TASK: No picture belongs in the copy. Repeat each line below exactly.

Image change detection data:
____________
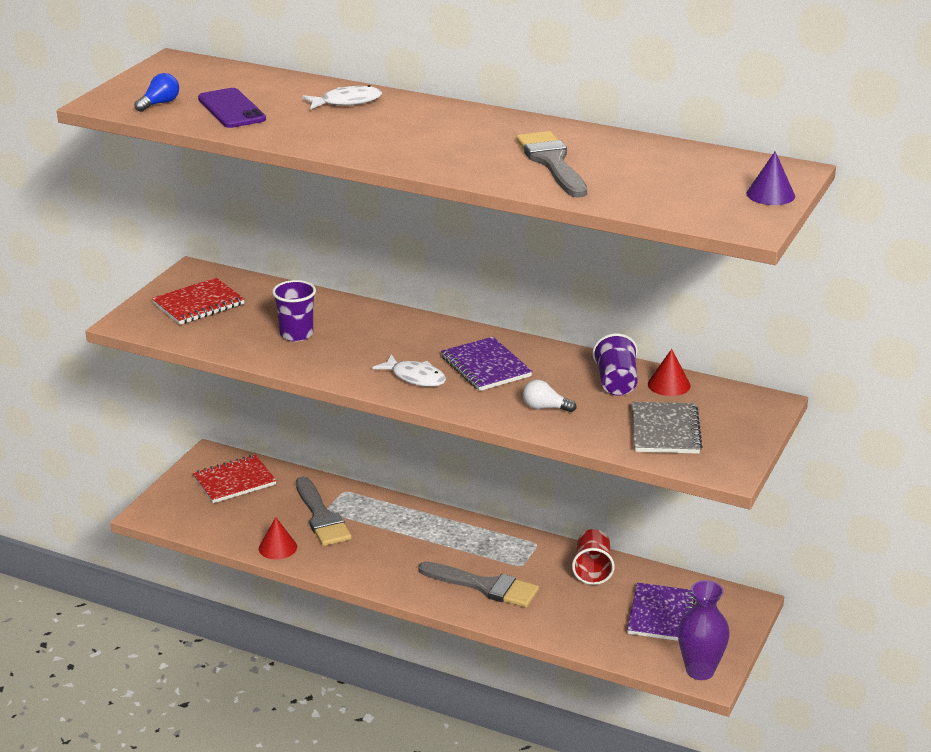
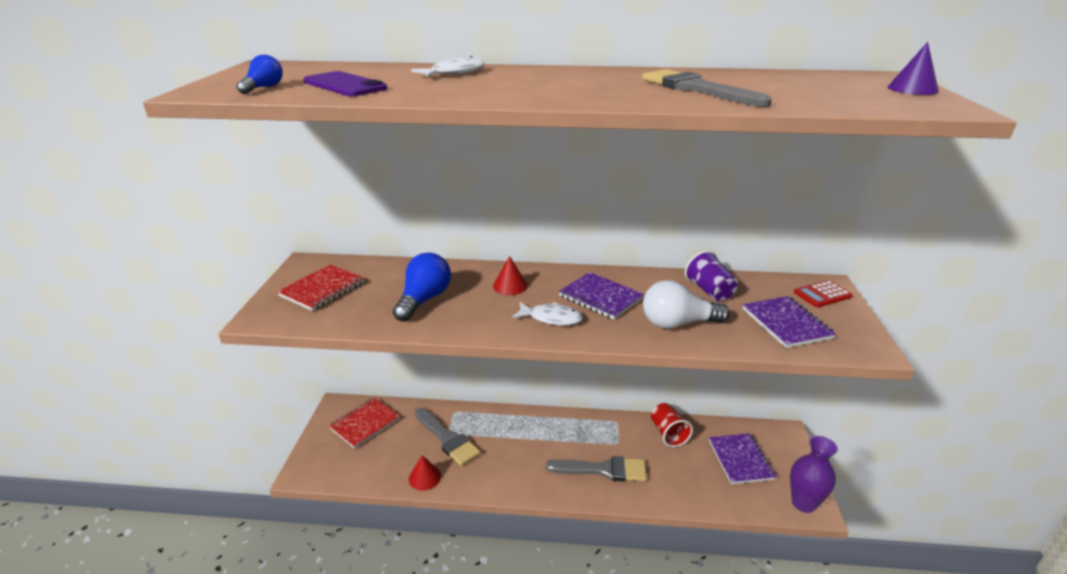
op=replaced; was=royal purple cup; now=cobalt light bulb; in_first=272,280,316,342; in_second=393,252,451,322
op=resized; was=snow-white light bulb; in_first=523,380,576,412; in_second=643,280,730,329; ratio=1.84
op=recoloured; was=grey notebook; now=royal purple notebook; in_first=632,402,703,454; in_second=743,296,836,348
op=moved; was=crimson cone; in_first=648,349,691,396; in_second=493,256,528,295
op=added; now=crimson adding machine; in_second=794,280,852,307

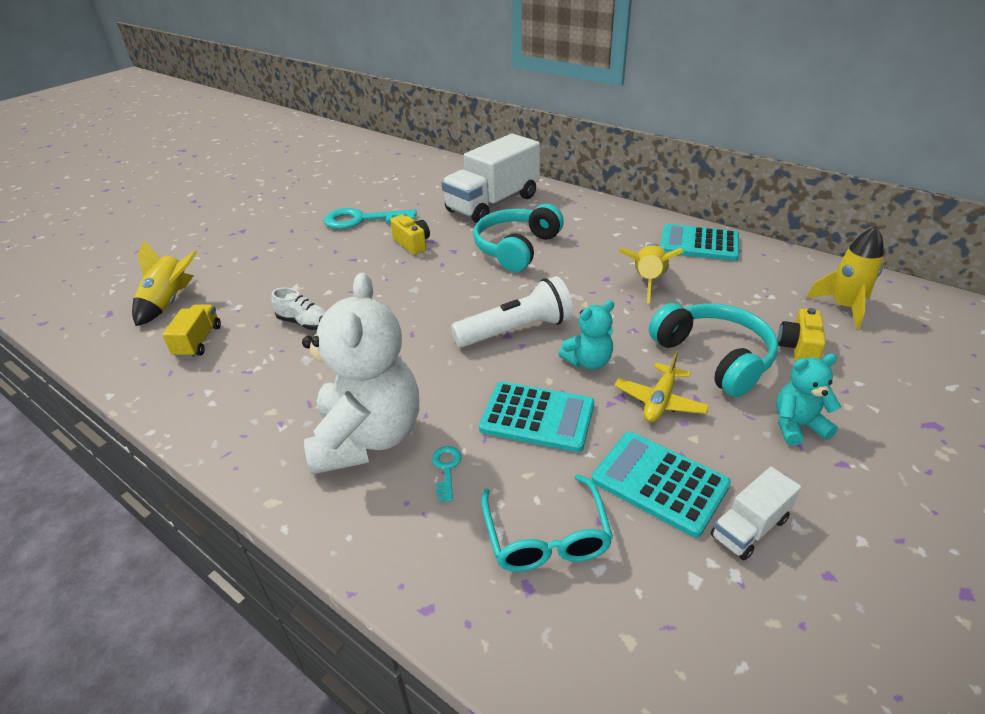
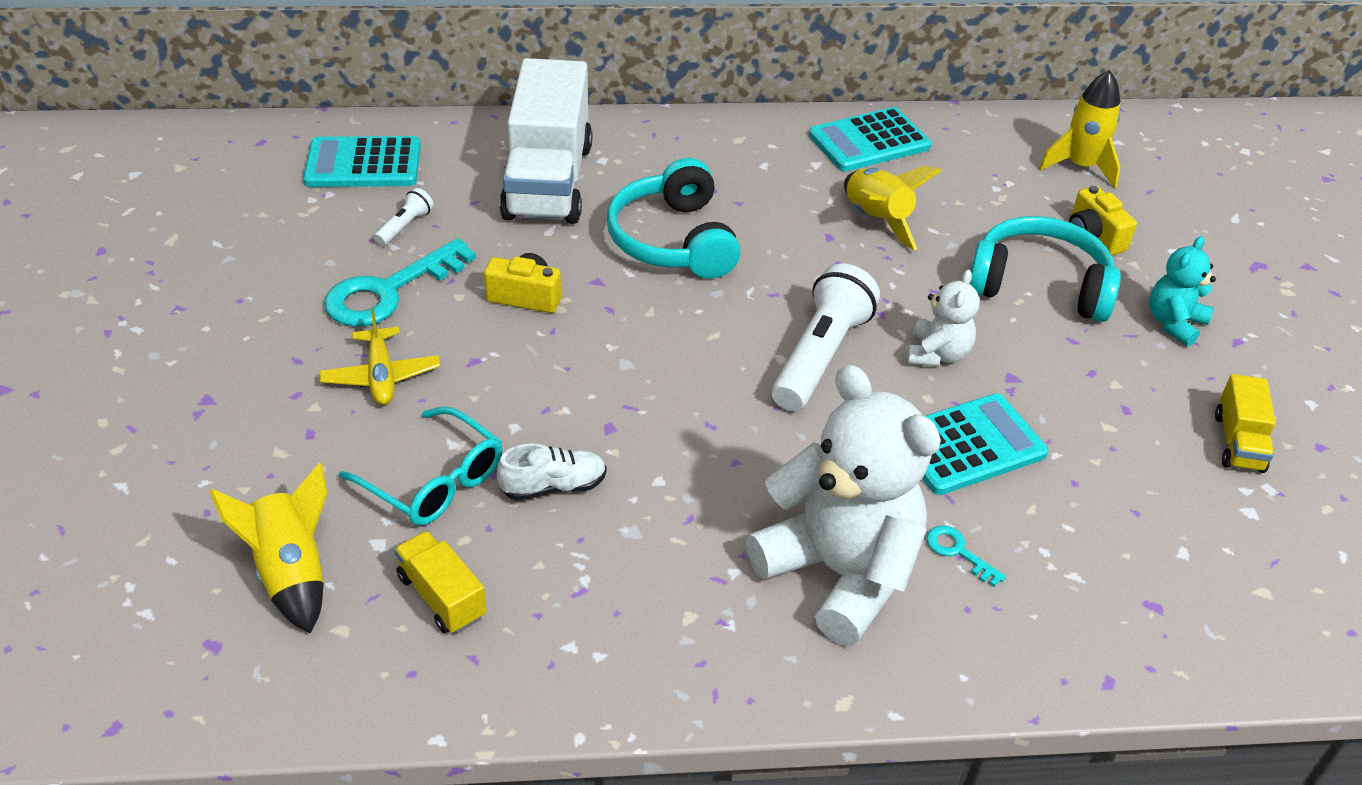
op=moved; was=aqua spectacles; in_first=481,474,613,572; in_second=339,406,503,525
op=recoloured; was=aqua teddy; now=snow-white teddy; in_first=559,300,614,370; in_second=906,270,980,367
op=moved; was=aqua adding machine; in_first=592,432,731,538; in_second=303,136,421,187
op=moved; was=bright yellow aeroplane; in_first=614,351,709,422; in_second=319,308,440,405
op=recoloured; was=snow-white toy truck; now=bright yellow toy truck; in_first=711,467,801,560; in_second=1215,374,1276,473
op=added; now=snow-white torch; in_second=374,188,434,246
____________
RESPONSE:
op=replaced; was=royal purple cup; now=cobalt light bulb; in_first=272,280,316,342; in_second=393,252,451,322
op=resized; was=snow-white light bulb; in_first=523,380,576,412; in_second=643,280,730,329; ratio=1.84
op=recoloured; was=grey notebook; now=royal purple notebook; in_first=632,402,703,454; in_second=743,296,836,348
op=moved; was=crimson cone; in_first=648,349,691,396; in_second=493,256,528,295
op=added; now=crimson adding machine; in_second=794,280,852,307

op=moved; was=aqua spectacles; in_first=481,474,613,572; in_second=339,406,503,525
op=recoloured; was=aqua teddy; now=snow-white teddy; in_first=559,300,614,370; in_second=906,270,980,367
op=moved; was=aqua adding machine; in_first=592,432,731,538; in_second=303,136,421,187
op=moved; was=bright yellow aeroplane; in_first=614,351,709,422; in_second=319,308,440,405
op=recoloured; was=snow-white toy truck; now=bright yellow toy truck; in_first=711,467,801,560; in_second=1215,374,1276,473
op=added; now=snow-white torch; in_second=374,188,434,246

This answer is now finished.